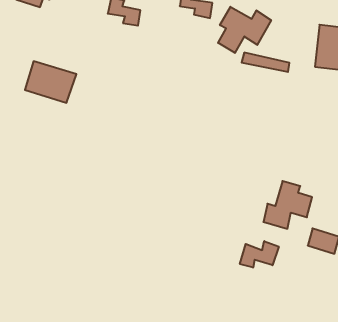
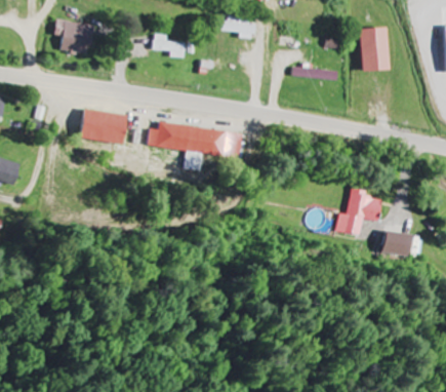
building: [218,7,271,53] -> none
building: none -> [147,122,241,169]
building: [240,241,279,268] -> none

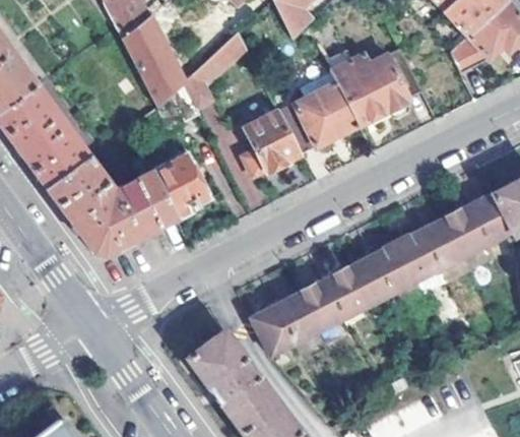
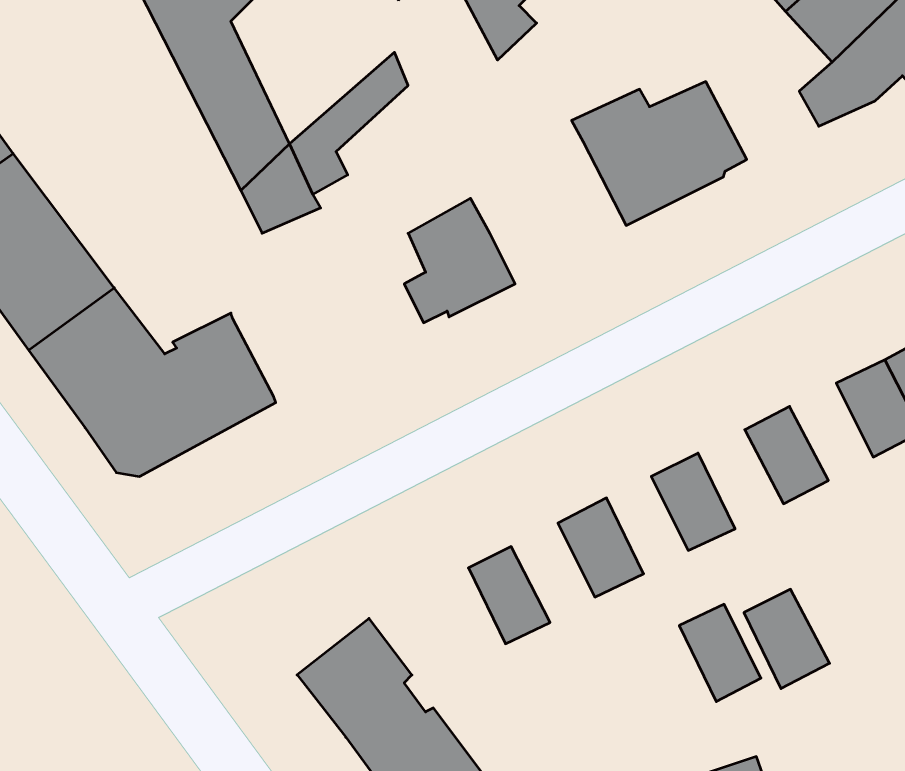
building: [287,79,359,153] -> none
building: [153,155,205,213] -> none
building: [444,205,488,256] -> none
building: [396,230,441,282] -> [744,589,830,689]
building: [348,254,391,305] -> [679,604,761,702]
building: [299,278,342,330] -> none
building: [249,302,296,355] -> none

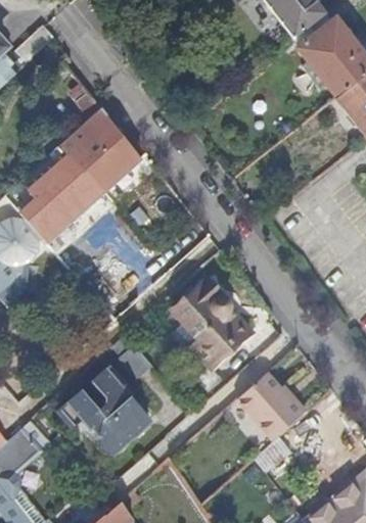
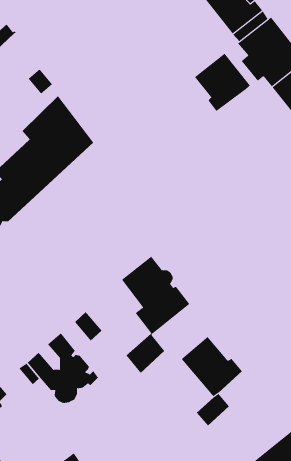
building: none -> [194,53,250,112]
....
**Task item**:
Please repeat, exactly and with nothing else, the lines from the one containing "building: [287,79,359,153] -> none" to the last line of the entries, both included, excluding any pictures.

**Answer to this exercise**:
building: [287,79,359,153] -> none
building: [153,155,205,213] -> none
building: [444,205,488,256] -> none
building: [396,230,441,282] -> [744,589,830,689]
building: [348,254,391,305] -> [679,604,761,702]
building: [299,278,342,330] -> none
building: [249,302,296,355] -> none

building: none -> [194,53,250,112]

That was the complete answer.